▶ WHAT IS EXPECTED
The entries below need to be transcribed exactly, without their images.

▶ EXERCISE DATA
==============================

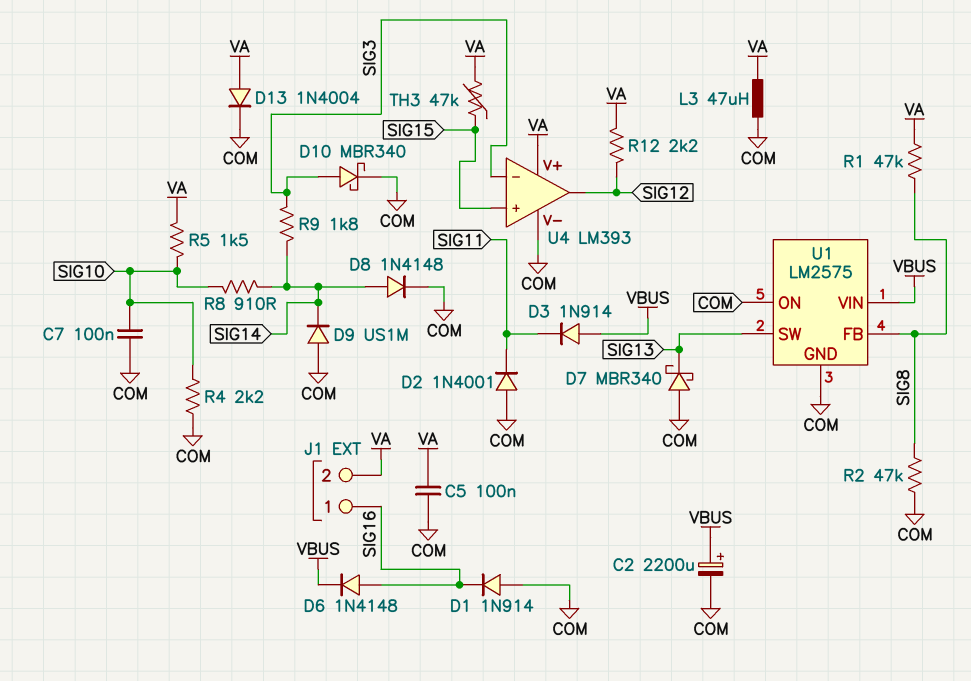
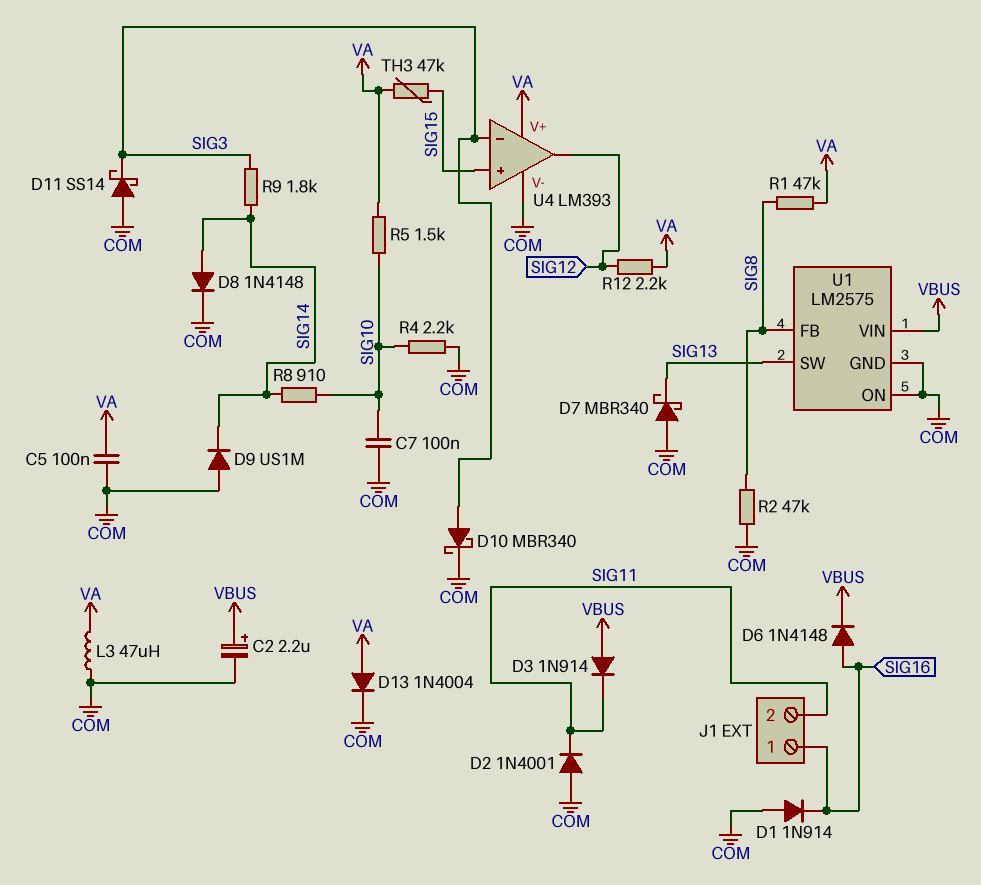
C2: 2200uF (plus VBUS, minus COM) -> 2.2uF (plus VBUS, minus COM)
D11: none -> schottky SS14 (A COM, K SIG3)
J1 pin 2: VA -> SIG11

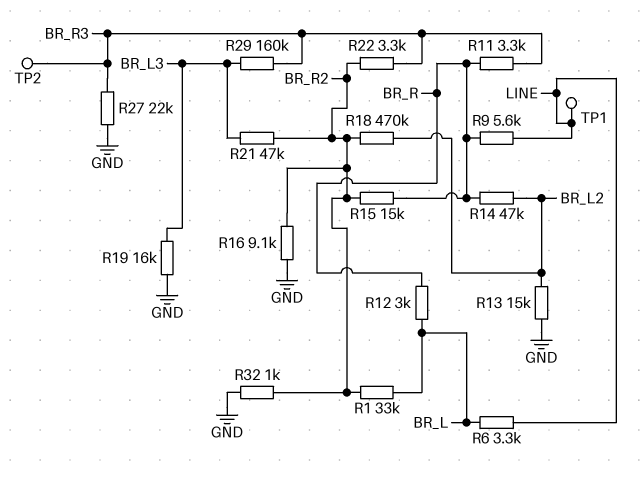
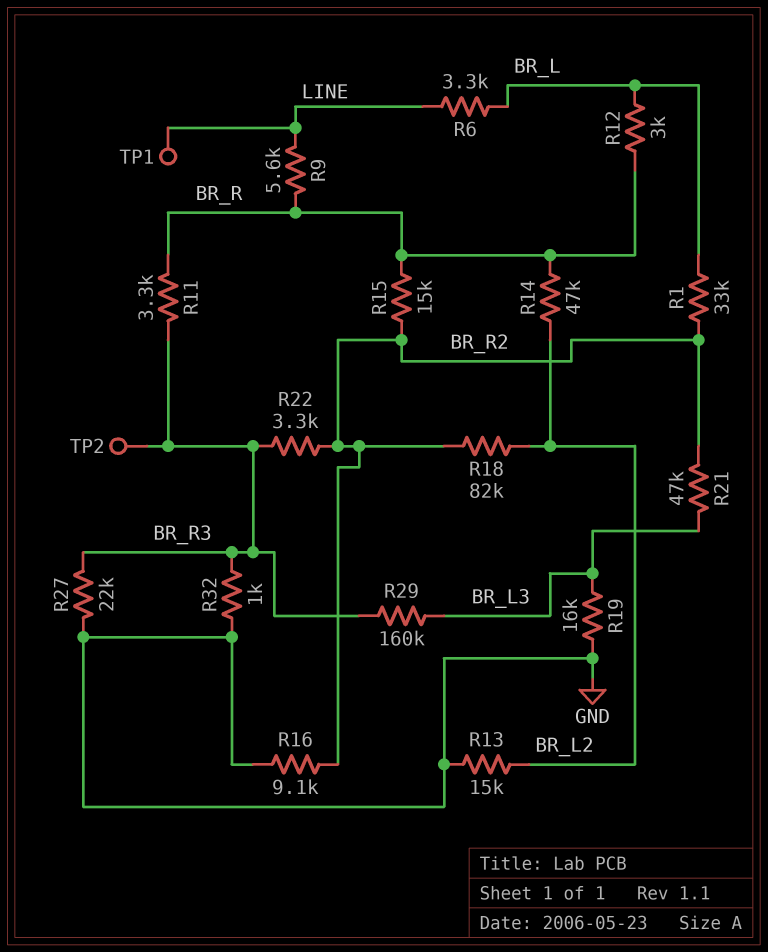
R18: 470k (BR_L2, BR_R2) -> 82k (BR_L2, BR_R2)
R32: 1k (BR_R2, GND) -> 1k (BR_R3, GND)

==============================

▶ FINISHED TASK
C2: 2200uF (plus VBUS, minus COM) -> 2.2uF (plus VBUS, minus COM)
D11: none -> schottky SS14 (A COM, K SIG3)
J1 pin 2: VA -> SIG11

R18: 470k (BR_L2, BR_R2) -> 82k (BR_L2, BR_R2)
R32: 1k (BR_R2, GND) -> 1k (BR_R3, GND)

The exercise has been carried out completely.